ASSIGNED TASK =
Starting with the line that has "none -> purple 2x2 plate [242,119,318,176]" and finishing with the line that has "none -> blue 1x3 plate [218,203,284,269]", set down each line below exactly. Pictures are not copied.
┌─ INFORMATION SHOWN
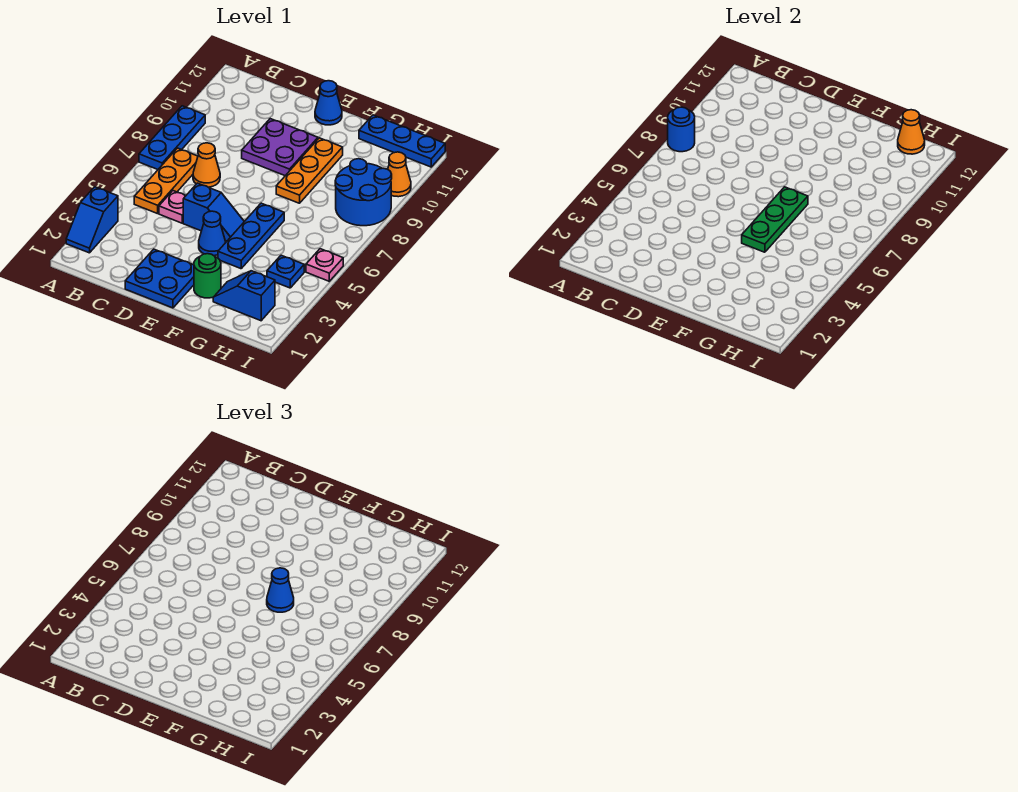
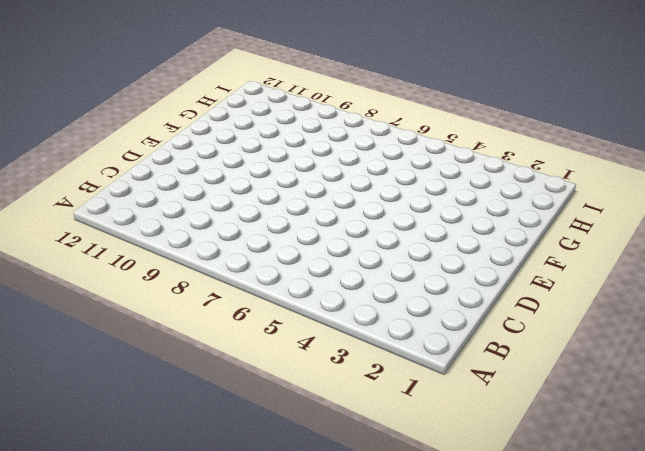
none -> blue 1x2 slope [66,187,118,253]
none -> blue 1x3 plate [139,106,205,169]
none -> orange 1x3 plate [134,148,198,214]

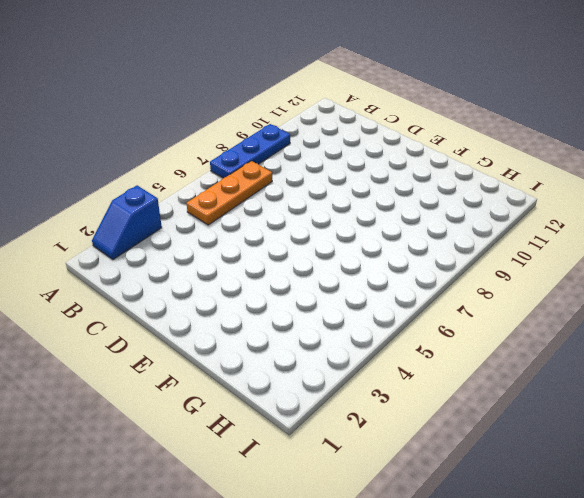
none -> pink 1x1 plate [159,191,186,223]
none -> orange 1x1 cone [193,143,220,187]
none -> blue 2x2 plate [125,249,194,308]

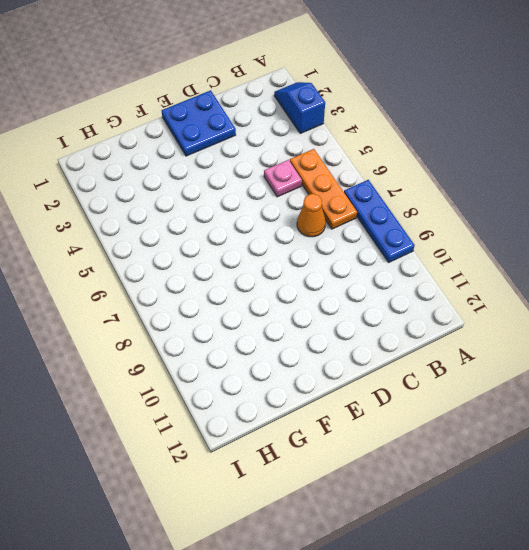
none -> blue 1x2 slope [183,183,244,241]
none -> purple 2x2 plate [242,119,318,176]
none -> blue 1x1 cone [199,211,226,256]

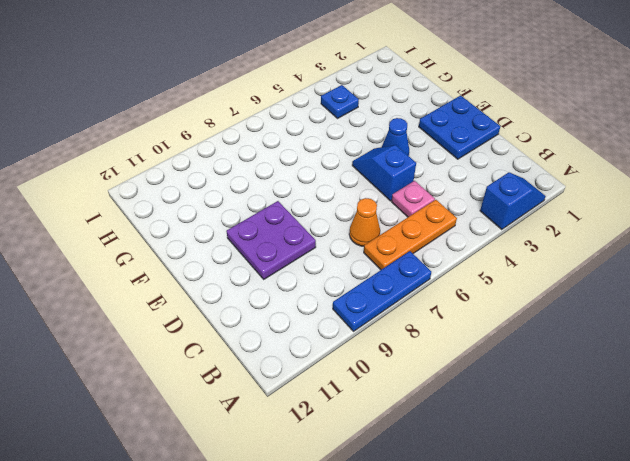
none -> blue 1x1 cone [315,81,342,125]
none -> green 1x1 round brick [194,254,221,298]
none -> blue 1x3 plate [218,203,284,269]

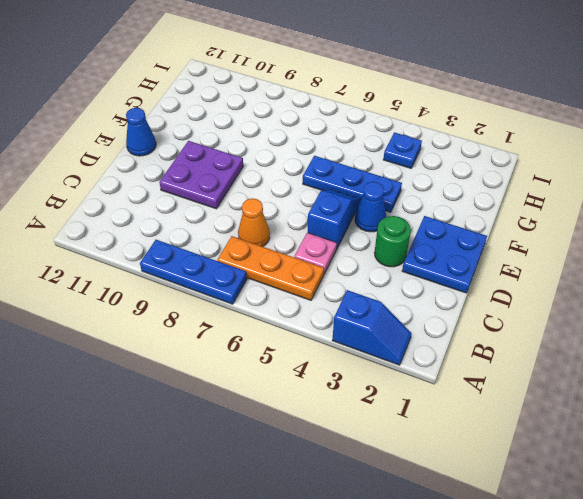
green 1x1 round brick [374,216,411,267] -> green 1x1 round brick moved to [194,254,221,298]
none -> orange 1x3 plate [276,138,343,203]
none -> blue 1x2 slope [213,271,275,321]
none -> blue 1x3 plate [359,115,445,167]

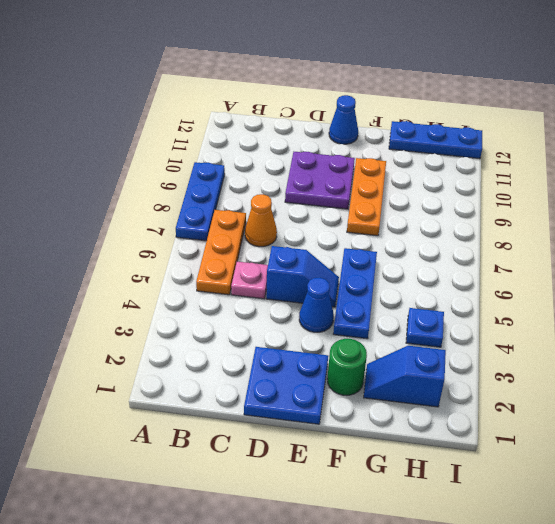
none -> blue 1x2 slope [66,187,118,253]
none -> blue 2x2 round brick [335,159,392,226]
none -> pink 1x1 plate [306,249,343,281]

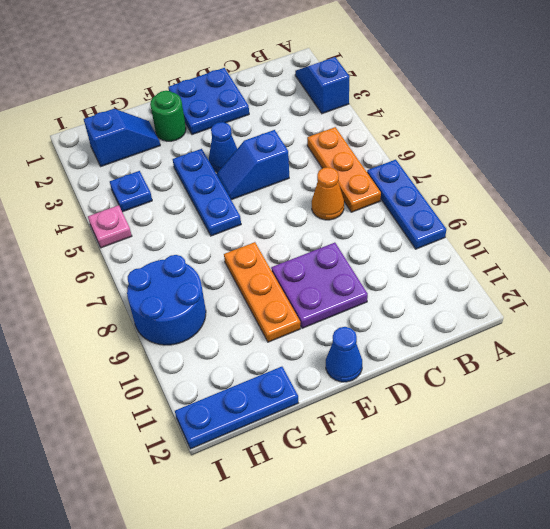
none -> pink 1x1 plate [159,191,186,223]
none -> orange 1x1 cone [388,152,411,197]
none -> blue 1x1 round brick [668,107,695,152]

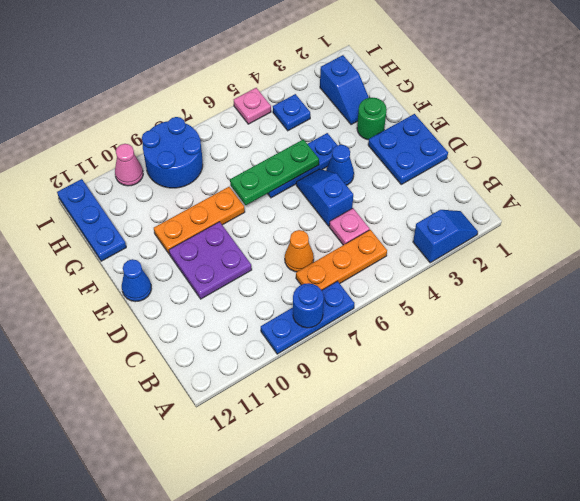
pink 1x1 cone [115,144,143,186] -> orange 1x1 cone [388,152,411,197]
none -> orange 1x1 cone [898,110,925,154]
none -> blue 1x1 cone [267,568,294,612]

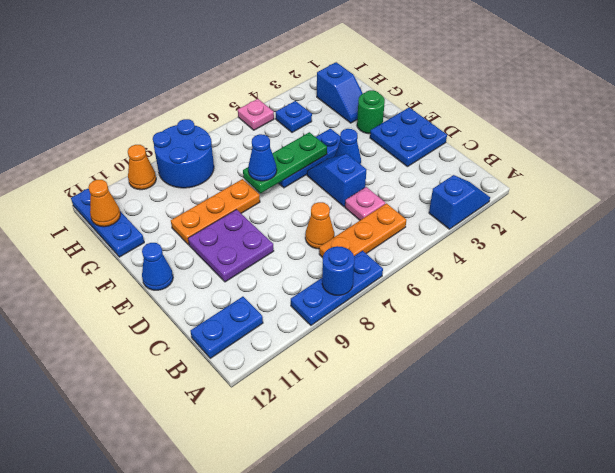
blue 1x2 plate [190,297,263,358] -> none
└─
SOLUTION =
none -> purple 2x2 plate [242,119,318,176]
none -> blue 1x1 cone [199,211,226,256]

none -> blue 1x1 cone [315,81,342,125]
none -> green 1x1 round brick [194,254,221,298]
none -> blue 1x3 plate [218,203,284,269]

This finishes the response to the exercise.